WHAT IS BEING ASKED
Leave out the pictures, and quote exactly the lines running from the one with "AUDIO pin RX: D7 -> D8" through the last line of the entries below.

DATA EXTRACTS
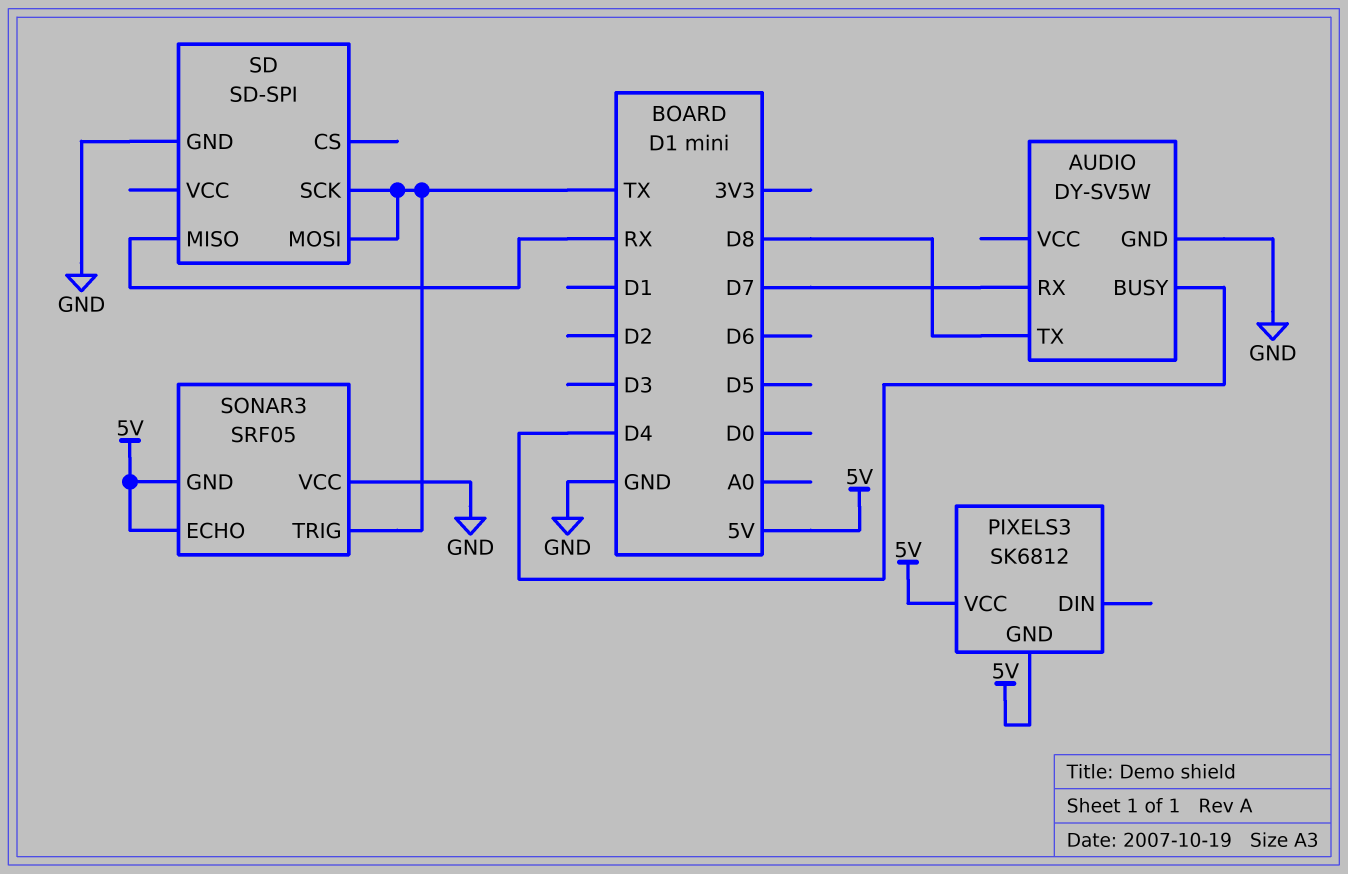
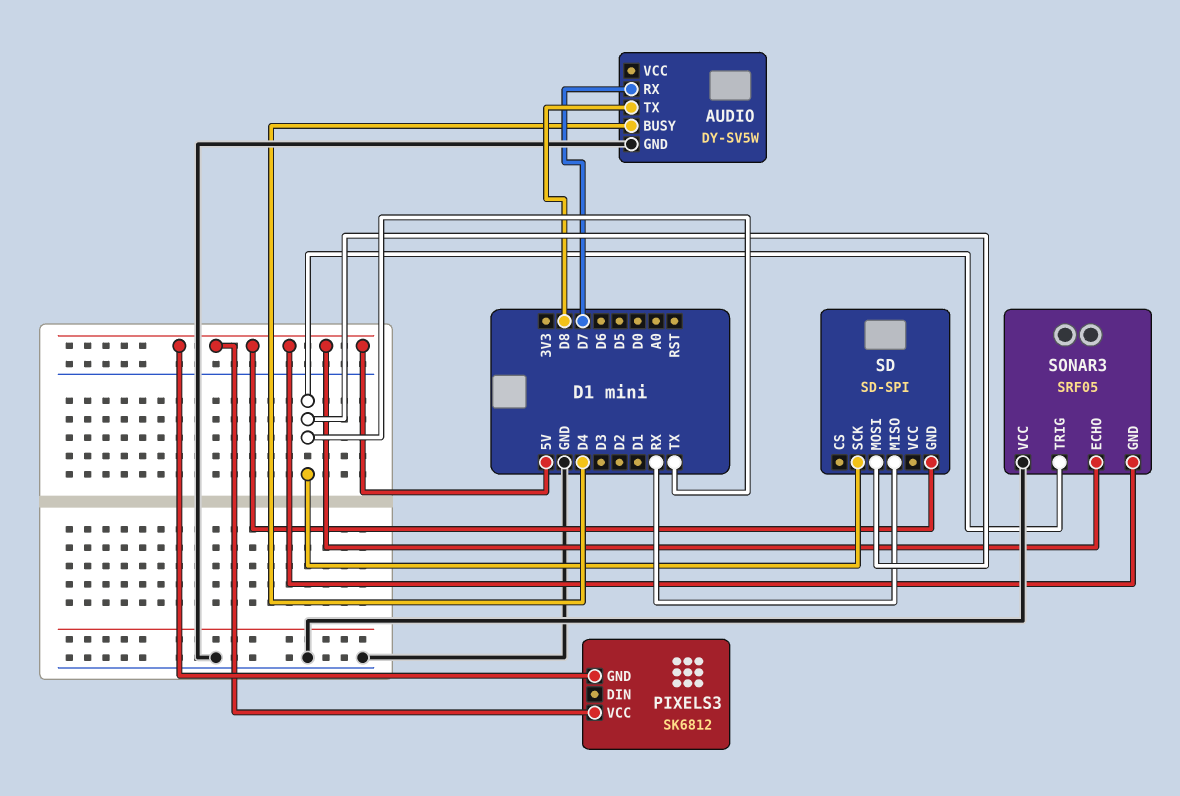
SD pin GND: GND -> 5V

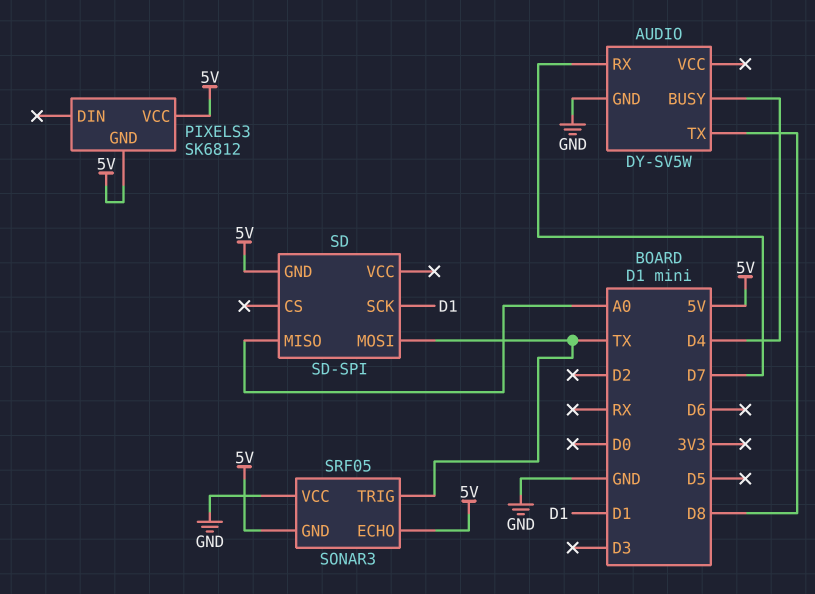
SD pin MISO: RX -> A0
SD pin SCK: TX -> D1

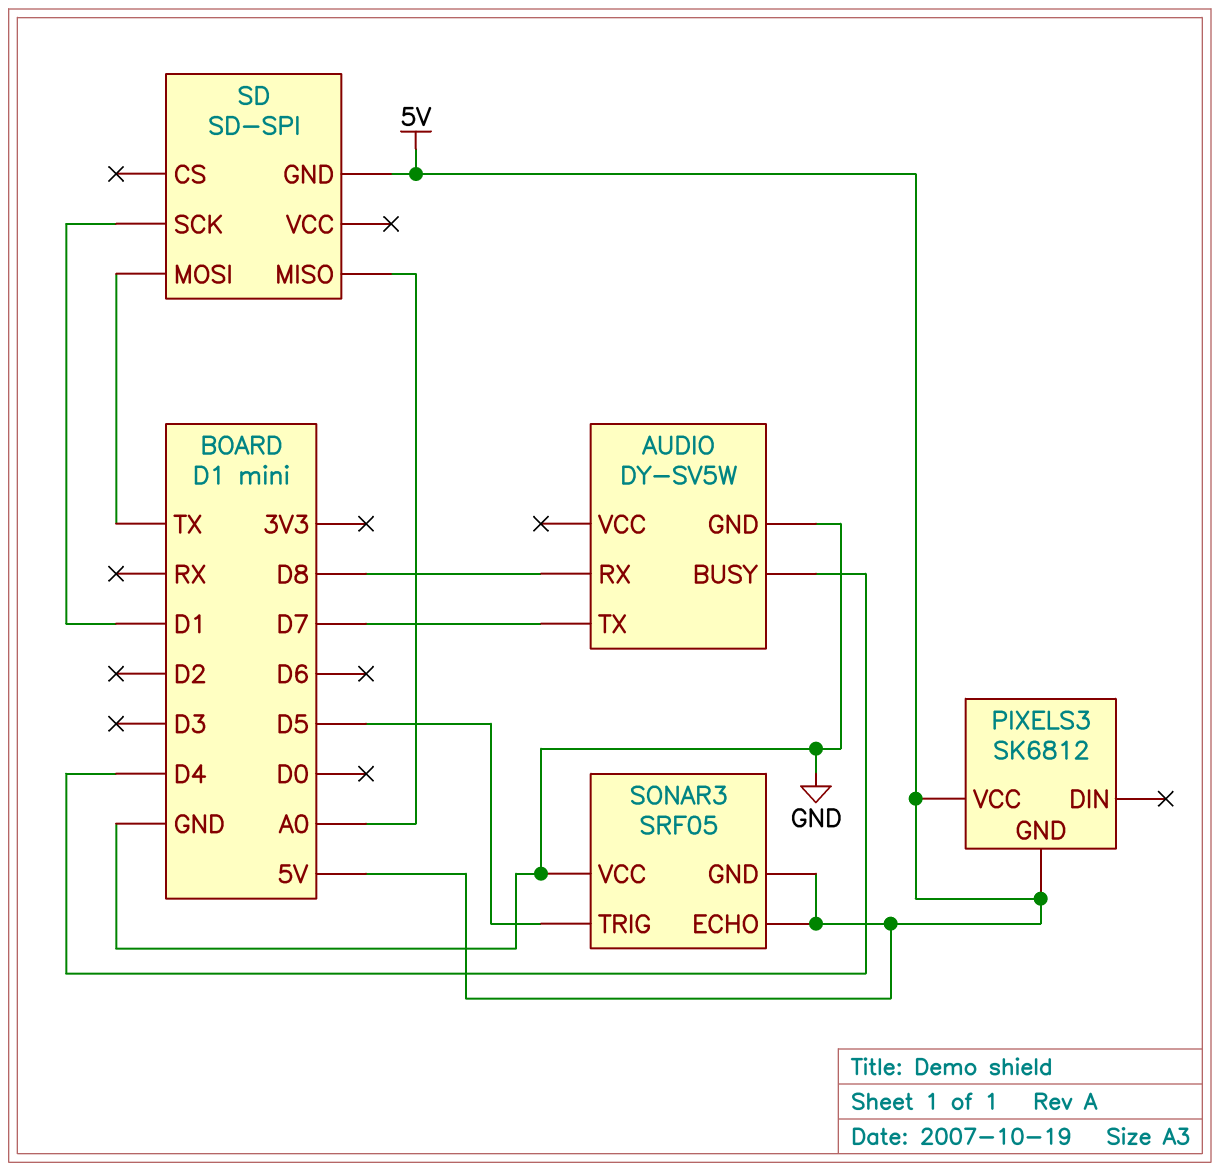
AUDIO pin RX: D7 -> D8
AUDIO pin TX: D8 -> D7
SONAR3 pin TRIG: TX -> D5

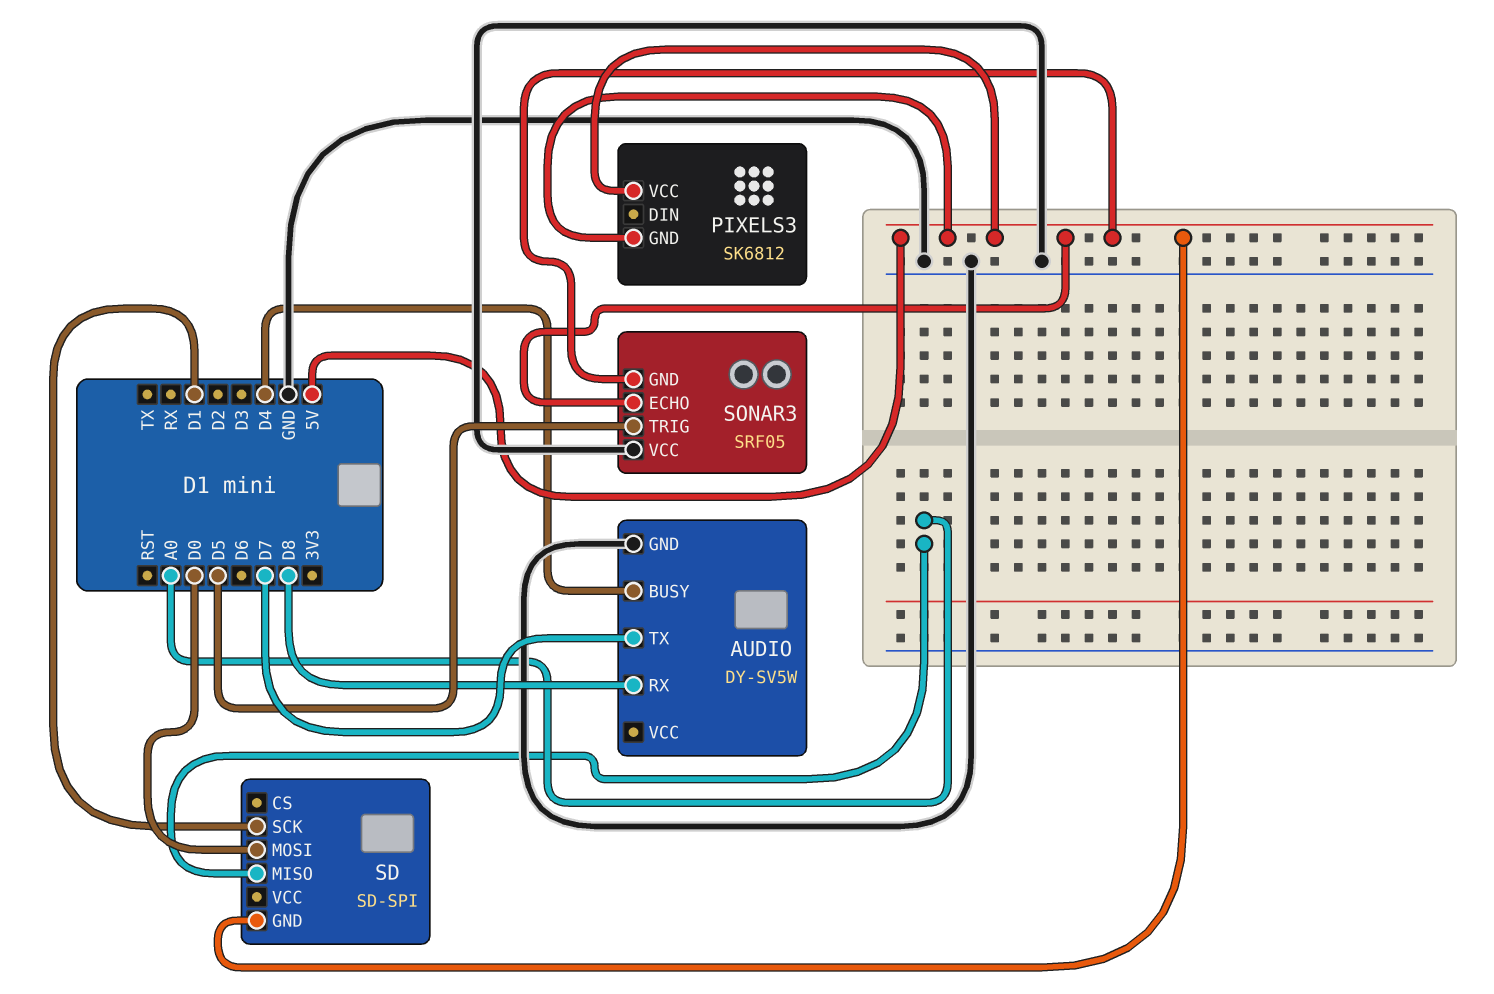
SD pin MOSI: TX -> D0

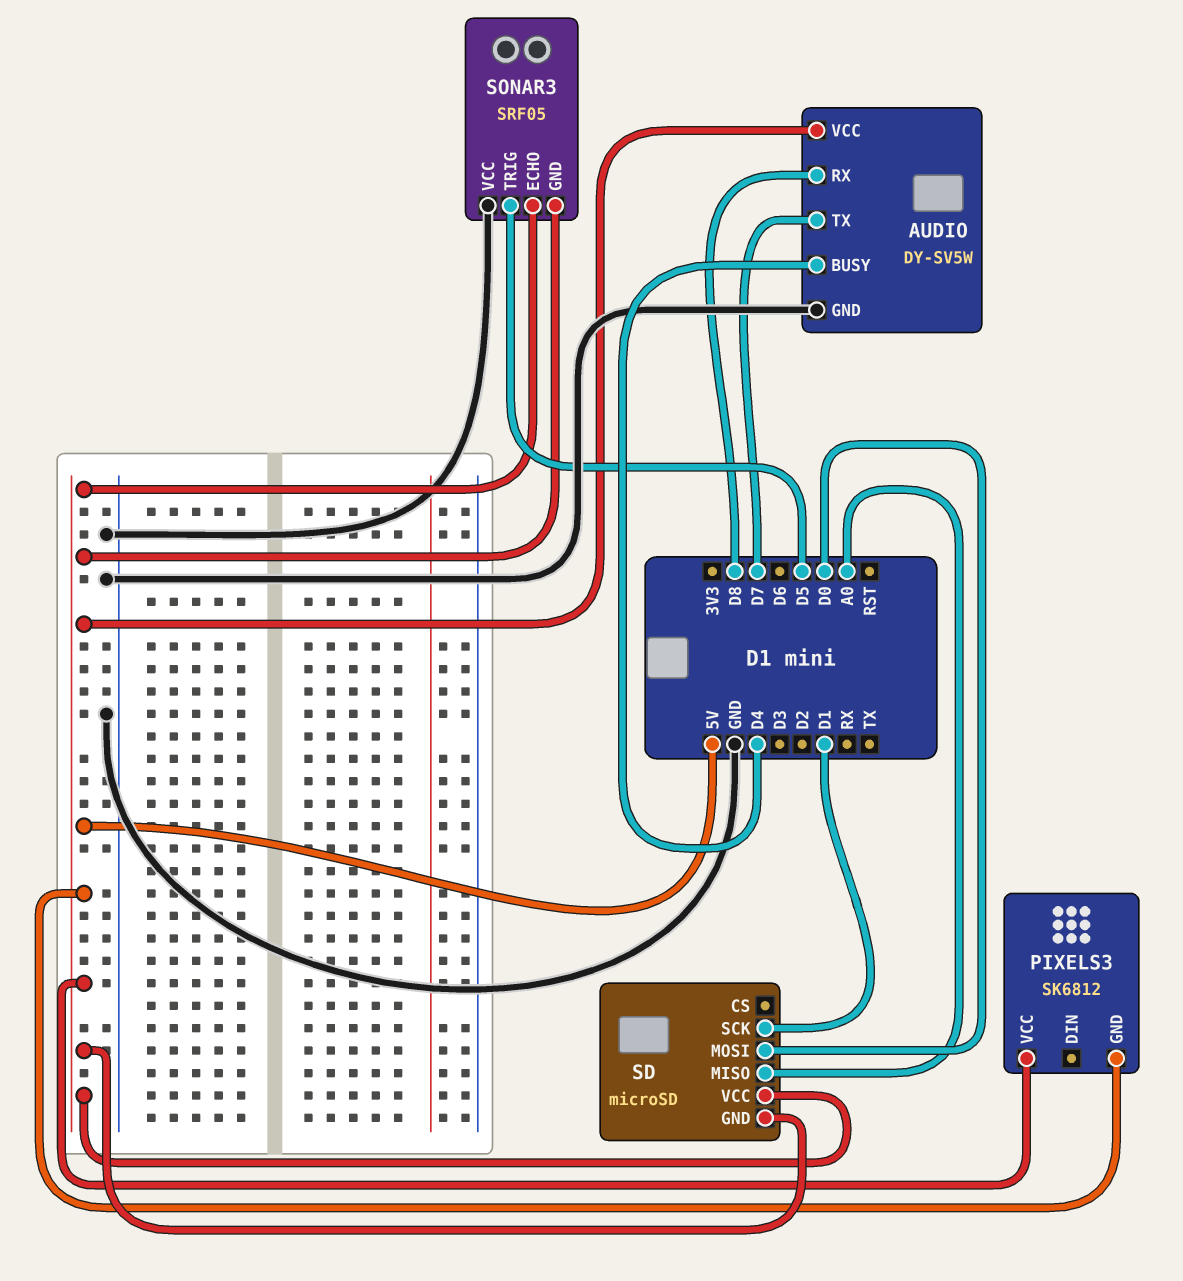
AUDIO pin VCC: none -> 5V
SD: SD-SPI -> microSD
SD pin VCC: none -> 5V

YOUR SOLUTION
AUDIO pin RX: D7 -> D8
AUDIO pin TX: D8 -> D7
SONAR3 pin TRIG: TX -> D5

SD pin MOSI: TX -> D0

AUDIO pin VCC: none -> 5V
SD: SD-SPI -> microSD
SD pin VCC: none -> 5V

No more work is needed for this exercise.